== INSTRUCTIONS TO FOLLOW ==
Among the lines below, return each one that contains the word "orange".

== Object state comparisons ==
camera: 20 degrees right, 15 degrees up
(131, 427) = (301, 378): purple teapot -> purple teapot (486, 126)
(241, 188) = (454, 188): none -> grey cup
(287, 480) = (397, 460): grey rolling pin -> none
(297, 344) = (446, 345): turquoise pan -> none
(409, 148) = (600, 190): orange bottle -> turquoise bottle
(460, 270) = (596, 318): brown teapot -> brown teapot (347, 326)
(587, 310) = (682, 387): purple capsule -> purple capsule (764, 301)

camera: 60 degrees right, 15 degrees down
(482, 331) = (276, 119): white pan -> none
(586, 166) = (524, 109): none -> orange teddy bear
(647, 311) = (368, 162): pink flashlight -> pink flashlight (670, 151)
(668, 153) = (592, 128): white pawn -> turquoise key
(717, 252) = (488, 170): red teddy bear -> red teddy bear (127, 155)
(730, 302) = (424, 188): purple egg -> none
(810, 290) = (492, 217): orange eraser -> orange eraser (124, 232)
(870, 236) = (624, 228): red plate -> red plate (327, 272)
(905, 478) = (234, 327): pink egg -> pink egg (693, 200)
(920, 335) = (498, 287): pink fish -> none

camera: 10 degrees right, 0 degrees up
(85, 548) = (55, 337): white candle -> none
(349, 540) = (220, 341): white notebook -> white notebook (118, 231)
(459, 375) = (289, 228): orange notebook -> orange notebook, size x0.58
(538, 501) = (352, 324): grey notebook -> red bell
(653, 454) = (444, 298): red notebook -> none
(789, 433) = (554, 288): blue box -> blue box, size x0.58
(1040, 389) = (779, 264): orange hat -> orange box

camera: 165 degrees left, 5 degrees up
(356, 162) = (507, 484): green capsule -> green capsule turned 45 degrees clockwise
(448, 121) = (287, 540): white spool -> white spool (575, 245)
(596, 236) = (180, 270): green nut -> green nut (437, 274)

== RESULT OF THE EXERCISE ==
(409, 148) = (600, 190): orange bottle -> turquoise bottle
(586, 166) = (524, 109): none -> orange teddy bear
(810, 290) = (492, 217): orange eraser -> orange eraser (124, 232)
(459, 375) = (289, 228): orange notebook -> orange notebook, size x0.58
(1040, 389) = (779, 264): orange hat -> orange box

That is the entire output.